» Assignment
Below is a listing with pictures. Repeat exactly the lines starting at the one holding "(574, 158) = (171, 229): white" and going on through the one holding "(681, 402) = (656, 224): white", and leave every picture out.

#####

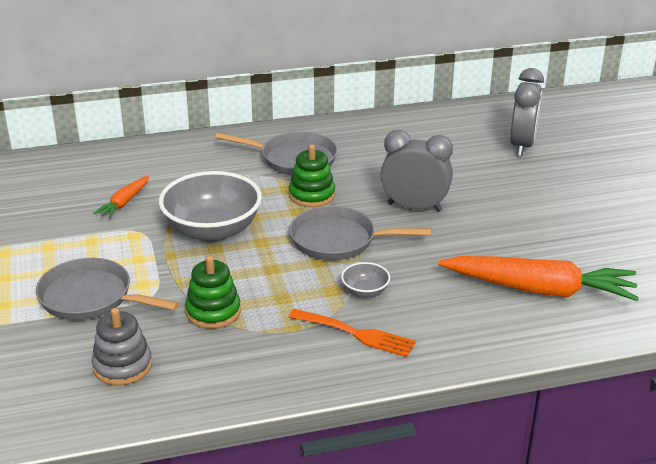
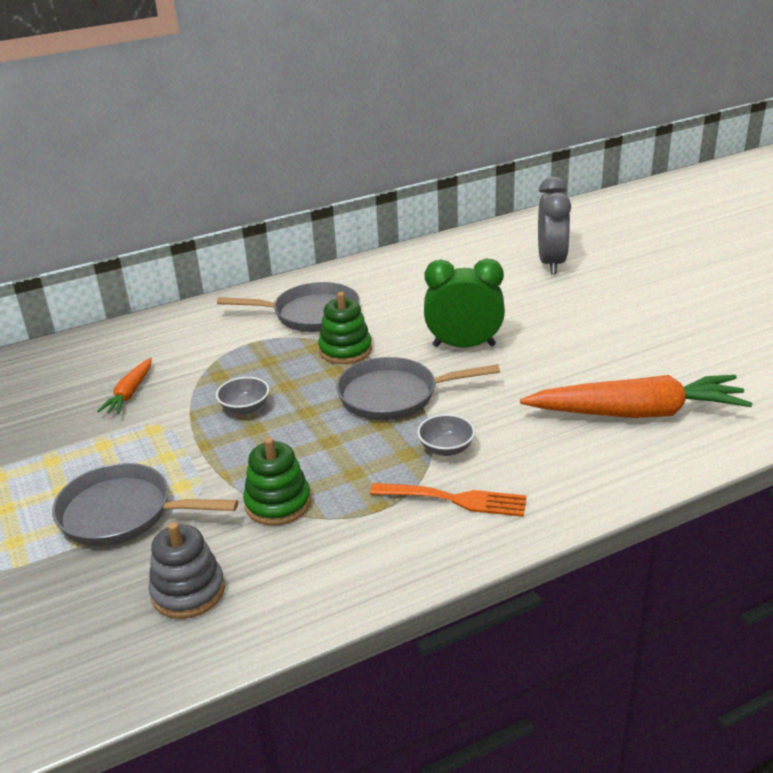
camera: 10 degrees left, 0 degrees up
(212, 230) = (245, 408): grey bowl -> grey bowl, size x0.45
(414, 207) = (464, 345): grey clock -> green clock

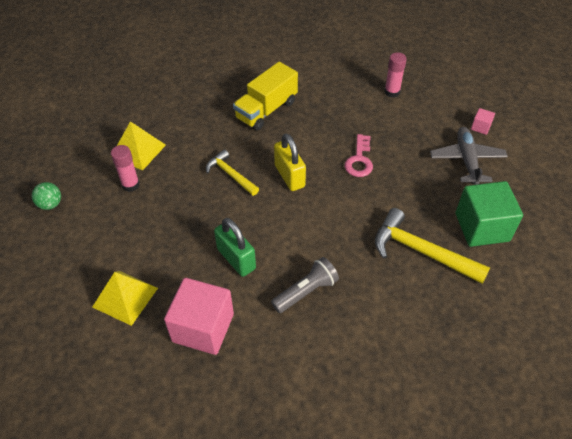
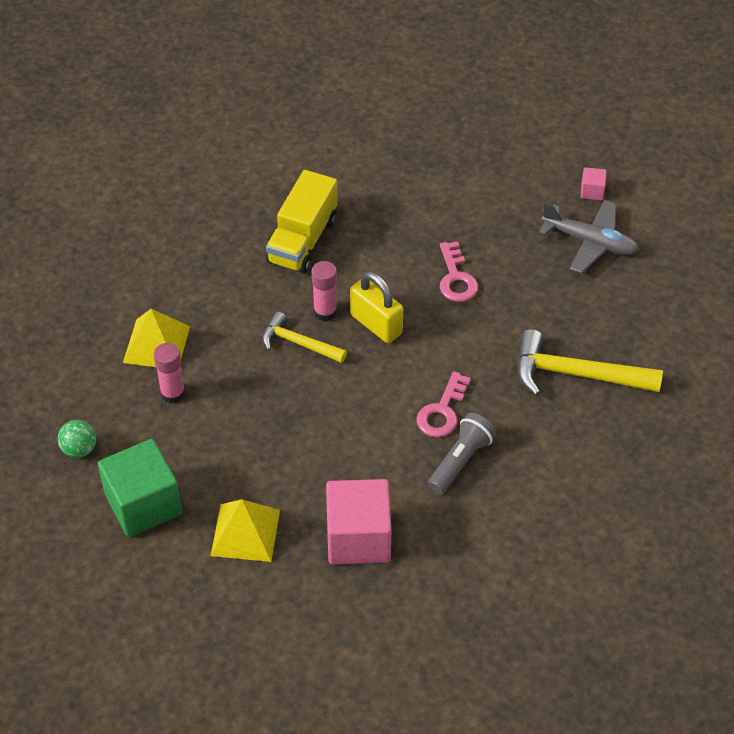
camera: 20 degrees left, 0 degrees up
(236, 259) = (358, 447): green padlock -> none
(309, 250) = (442, 411): none -> pink key
(392, 92) = (460, 170): pink glue stick -> pink glue stick (325, 312)
(467, 160) = (590, 242): grey plane -> grey plane turned 135 degrees clockwise
(482, 227) = (636, 324): green cube -> green cube (143, 504)

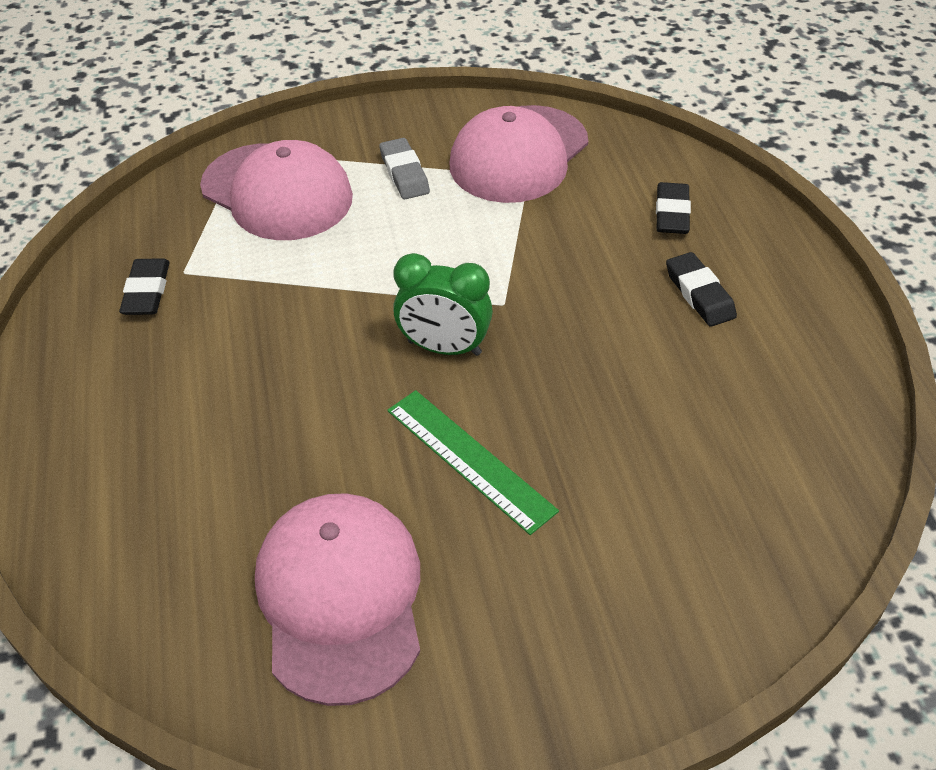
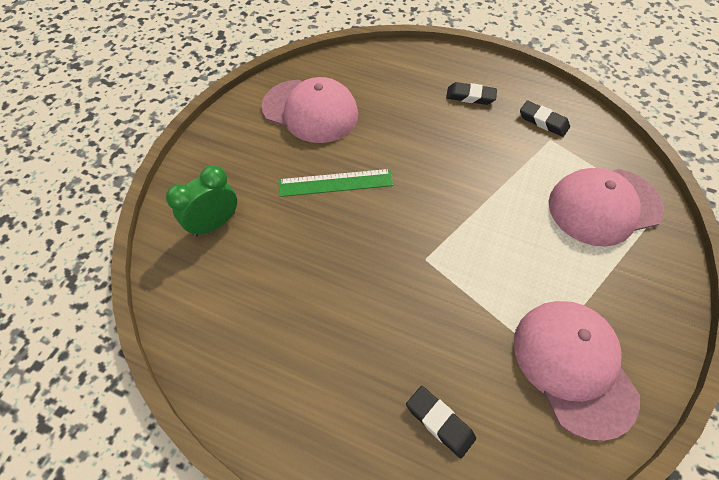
camera: 125 degrees right, 10 degrees up
(404, 173) = (588, 281): grey eraser -> none
(444, 348) = (413, 213): green clock -> green clock (214, 224)
(699, 294) = (352, 370): black eraser -> black eraser (470, 96)

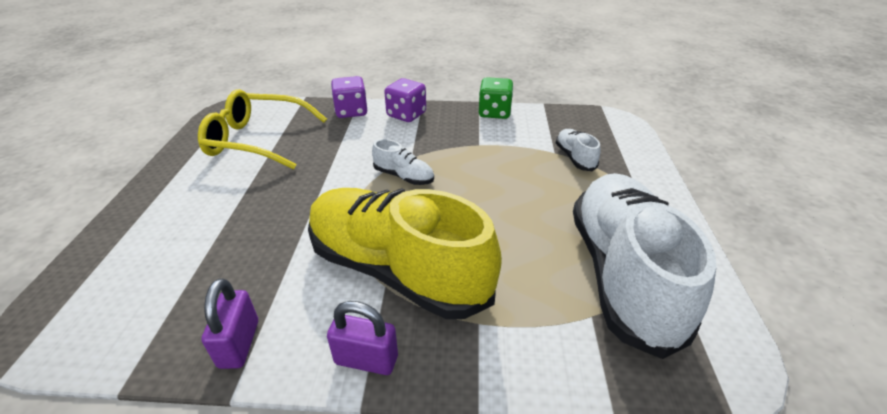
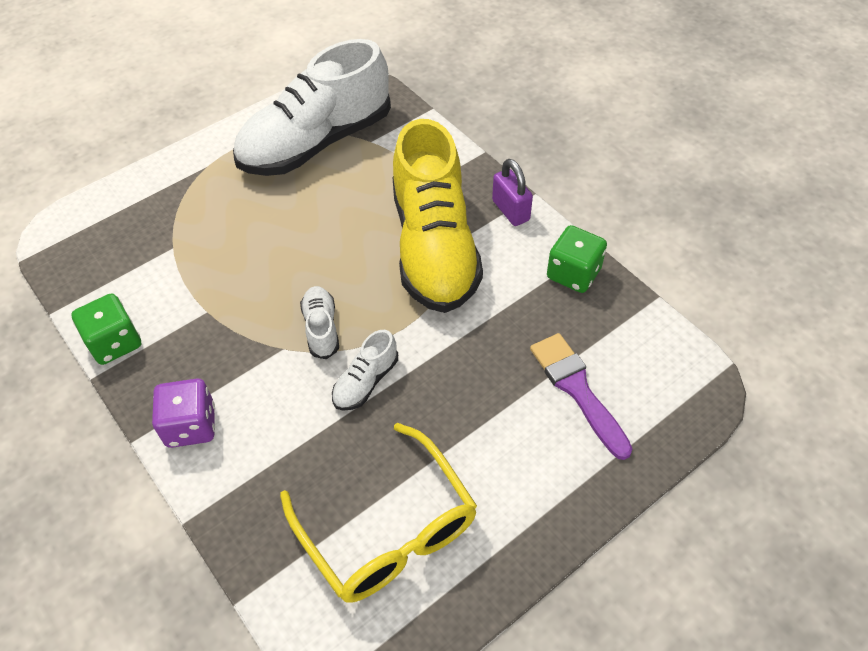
camera: 130 degrees left, 15 degrees up
(175, 257) = (577, 389): none -> purple brush
(239, 344) = (573, 274): purple padlock -> green dice
(351, 111) = (232, 495): purple dice -> none
(574, 158) = (171, 229): white shoe -> white shoe (366, 382)

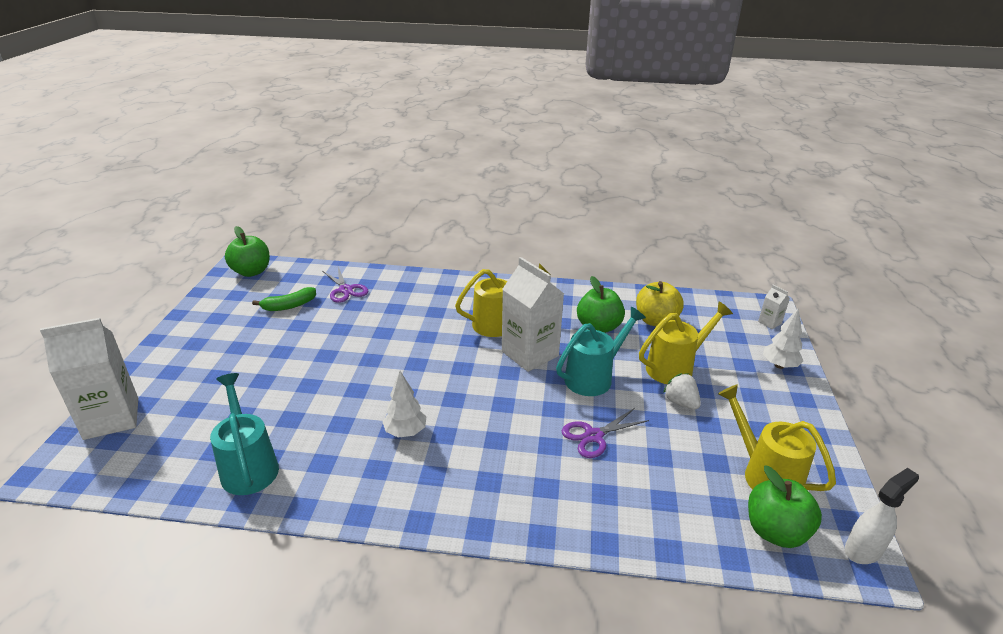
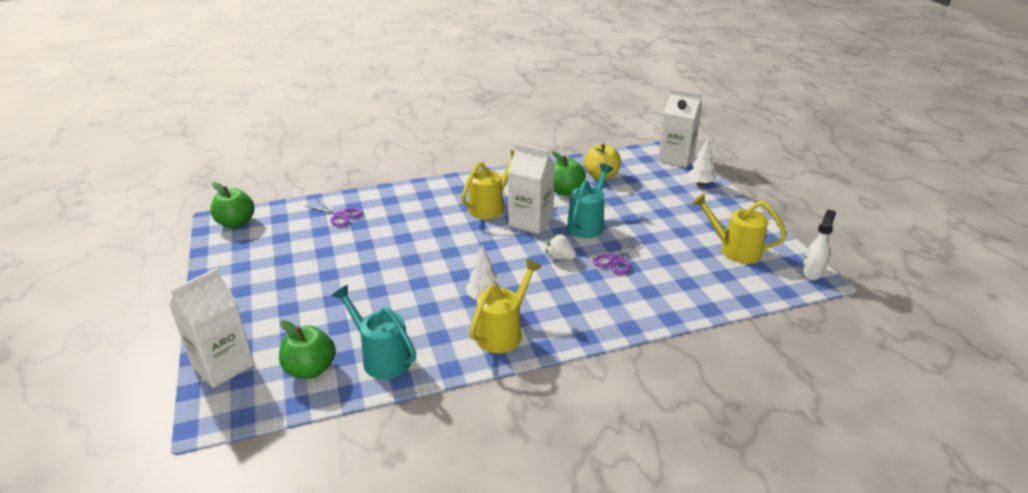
camera: 25 degrees left, 0 degrees up
(289, 306) = (300, 240): green banana -> none
(675, 367) = (636, 203): yellow watering can -> yellow watering can (503, 332)
(681, 402) = (656, 224): white strawberry -> white strawberry (560, 258)
(769, 322) = (676, 158): white carton -> white carton, size x2.31
(775, 531) = (761, 279): green apple -> green apple (310, 369)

#####

» Written response
(574, 158) = (171, 229): white shoe -> white shoe (366, 382)

camera: 25 degrees left, 0 degrees up
(289, 306) = (300, 240): green banana -> none
(675, 367) = (636, 203): yellow watering can -> yellow watering can (503, 332)
(681, 402) = (656, 224): white strawberry -> white strawberry (560, 258)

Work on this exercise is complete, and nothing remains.